──────── Provided material ────────

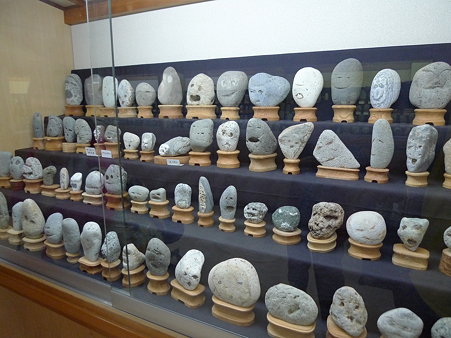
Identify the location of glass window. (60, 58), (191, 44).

────────
──────── Provided material ────────

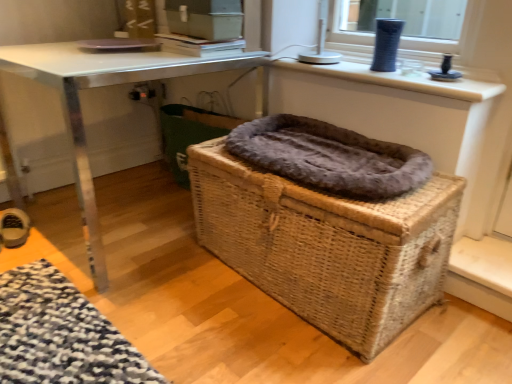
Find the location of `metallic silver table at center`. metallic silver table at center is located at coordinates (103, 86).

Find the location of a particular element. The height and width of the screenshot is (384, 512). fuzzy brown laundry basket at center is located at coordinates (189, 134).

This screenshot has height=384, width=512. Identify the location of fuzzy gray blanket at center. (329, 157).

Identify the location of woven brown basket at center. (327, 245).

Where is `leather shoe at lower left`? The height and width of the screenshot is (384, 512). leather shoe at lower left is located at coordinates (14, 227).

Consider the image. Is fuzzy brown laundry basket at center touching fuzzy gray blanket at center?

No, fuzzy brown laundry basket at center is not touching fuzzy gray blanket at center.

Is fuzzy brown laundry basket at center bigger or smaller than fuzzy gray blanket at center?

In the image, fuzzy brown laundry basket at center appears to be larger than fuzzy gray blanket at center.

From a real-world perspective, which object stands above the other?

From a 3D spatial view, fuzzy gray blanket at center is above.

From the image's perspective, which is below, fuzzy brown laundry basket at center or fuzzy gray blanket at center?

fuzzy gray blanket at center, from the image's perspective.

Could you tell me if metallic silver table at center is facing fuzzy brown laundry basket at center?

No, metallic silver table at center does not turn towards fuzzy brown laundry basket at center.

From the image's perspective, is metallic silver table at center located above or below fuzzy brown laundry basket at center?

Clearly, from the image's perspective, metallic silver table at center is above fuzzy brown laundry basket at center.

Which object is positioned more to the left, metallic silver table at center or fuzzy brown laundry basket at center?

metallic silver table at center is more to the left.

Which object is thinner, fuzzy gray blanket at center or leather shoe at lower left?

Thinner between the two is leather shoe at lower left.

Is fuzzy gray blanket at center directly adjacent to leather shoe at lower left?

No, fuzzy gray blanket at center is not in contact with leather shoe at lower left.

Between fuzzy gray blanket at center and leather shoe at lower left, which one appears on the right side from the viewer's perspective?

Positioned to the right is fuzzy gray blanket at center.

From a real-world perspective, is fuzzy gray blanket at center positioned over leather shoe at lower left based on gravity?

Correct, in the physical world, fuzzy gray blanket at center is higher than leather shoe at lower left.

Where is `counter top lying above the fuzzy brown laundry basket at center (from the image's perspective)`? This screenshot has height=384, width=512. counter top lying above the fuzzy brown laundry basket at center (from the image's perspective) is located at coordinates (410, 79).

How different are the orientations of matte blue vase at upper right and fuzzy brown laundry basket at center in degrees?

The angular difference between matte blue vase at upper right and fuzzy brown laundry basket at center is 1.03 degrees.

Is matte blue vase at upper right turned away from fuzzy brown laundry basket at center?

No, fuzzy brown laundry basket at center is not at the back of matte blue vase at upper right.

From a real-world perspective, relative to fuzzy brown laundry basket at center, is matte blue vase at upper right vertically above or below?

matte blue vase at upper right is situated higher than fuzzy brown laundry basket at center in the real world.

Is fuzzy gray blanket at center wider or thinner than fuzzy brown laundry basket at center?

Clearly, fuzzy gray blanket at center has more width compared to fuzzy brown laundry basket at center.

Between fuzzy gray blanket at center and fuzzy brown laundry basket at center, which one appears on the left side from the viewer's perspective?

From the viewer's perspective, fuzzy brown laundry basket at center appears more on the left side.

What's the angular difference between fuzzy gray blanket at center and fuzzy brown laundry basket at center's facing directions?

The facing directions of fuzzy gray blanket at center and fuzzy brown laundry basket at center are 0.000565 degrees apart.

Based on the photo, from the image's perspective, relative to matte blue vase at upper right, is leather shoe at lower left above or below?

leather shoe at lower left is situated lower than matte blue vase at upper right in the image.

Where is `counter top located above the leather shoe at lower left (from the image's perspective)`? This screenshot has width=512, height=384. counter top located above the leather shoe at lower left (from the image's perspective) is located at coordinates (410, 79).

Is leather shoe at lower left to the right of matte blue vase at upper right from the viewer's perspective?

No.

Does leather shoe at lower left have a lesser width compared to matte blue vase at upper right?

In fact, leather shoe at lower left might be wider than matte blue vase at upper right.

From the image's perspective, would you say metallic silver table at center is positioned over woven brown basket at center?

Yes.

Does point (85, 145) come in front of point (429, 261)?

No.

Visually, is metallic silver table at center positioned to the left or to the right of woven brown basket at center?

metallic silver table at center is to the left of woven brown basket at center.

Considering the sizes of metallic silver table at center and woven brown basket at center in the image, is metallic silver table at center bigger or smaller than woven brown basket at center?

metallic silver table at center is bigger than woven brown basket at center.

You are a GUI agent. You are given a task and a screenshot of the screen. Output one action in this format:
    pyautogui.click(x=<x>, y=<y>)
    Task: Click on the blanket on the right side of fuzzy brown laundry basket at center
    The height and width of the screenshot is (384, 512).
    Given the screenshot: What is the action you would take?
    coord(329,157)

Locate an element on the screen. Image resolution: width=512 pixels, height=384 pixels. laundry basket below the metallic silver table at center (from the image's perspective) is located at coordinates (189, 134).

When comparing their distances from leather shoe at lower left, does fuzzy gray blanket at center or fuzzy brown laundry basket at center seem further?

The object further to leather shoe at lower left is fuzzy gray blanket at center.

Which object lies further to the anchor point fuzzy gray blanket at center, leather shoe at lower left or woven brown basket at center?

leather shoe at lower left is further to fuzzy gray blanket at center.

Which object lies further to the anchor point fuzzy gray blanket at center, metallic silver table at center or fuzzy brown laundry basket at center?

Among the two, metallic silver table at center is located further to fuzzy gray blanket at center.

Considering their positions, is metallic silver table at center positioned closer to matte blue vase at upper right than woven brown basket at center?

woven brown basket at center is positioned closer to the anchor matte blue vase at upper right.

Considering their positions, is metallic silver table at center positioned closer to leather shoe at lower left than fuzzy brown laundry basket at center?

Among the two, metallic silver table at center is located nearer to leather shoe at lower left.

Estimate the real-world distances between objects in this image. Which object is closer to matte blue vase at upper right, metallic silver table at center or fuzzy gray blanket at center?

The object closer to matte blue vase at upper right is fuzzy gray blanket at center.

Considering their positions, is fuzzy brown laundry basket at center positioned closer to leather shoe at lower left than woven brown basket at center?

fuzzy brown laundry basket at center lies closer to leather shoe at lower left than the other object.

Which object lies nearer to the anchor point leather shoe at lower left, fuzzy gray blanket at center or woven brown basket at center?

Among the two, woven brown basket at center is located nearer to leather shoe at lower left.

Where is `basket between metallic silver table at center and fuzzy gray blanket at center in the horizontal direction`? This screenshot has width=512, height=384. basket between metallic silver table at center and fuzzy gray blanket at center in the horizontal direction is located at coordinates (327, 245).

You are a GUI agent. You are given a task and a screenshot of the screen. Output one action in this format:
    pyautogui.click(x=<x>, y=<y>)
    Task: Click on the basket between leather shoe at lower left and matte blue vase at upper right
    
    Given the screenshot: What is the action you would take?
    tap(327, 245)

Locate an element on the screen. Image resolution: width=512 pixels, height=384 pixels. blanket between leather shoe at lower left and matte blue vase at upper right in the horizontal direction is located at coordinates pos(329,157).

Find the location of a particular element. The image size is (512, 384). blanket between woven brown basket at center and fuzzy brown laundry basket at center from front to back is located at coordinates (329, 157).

────────

- Exercise brief
Reproduce the lines between the one holding "Is fuzzy gray blanket at center directly" and the one holding "Is matte blue vase at upper right turned", inclusive.

- Written answer
Is fuzzy gray blanket at center directly adjacent to leather shoe at lower left?

No, fuzzy gray blanket at center is not in contact with leather shoe at lower left.

Between fuzzy gray blanket at center and leather shoe at lower left, which one appears on the right side from the viewer's perspective?

Positioned to the right is fuzzy gray blanket at center.

From a real-world perspective, is fuzzy gray blanket at center positioned over leather shoe at lower left based on gravity?

Correct, in the physical world, fuzzy gray blanket at center is higher than leather shoe at lower left.

Where is `counter top lying above the fuzzy brown laundry basket at center (from the image's perspective)`? This screenshot has height=384, width=512. counter top lying above the fuzzy brown laundry basket at center (from the image's perspective) is located at coordinates (410, 79).

How different are the orientations of matte blue vase at upper right and fuzzy brown laundry basket at center in degrees?

The angular difference between matte blue vase at upper right and fuzzy brown laundry basket at center is 1.03 degrees.

Is matte blue vase at upper right turned away from fuzzy brown laundry basket at center?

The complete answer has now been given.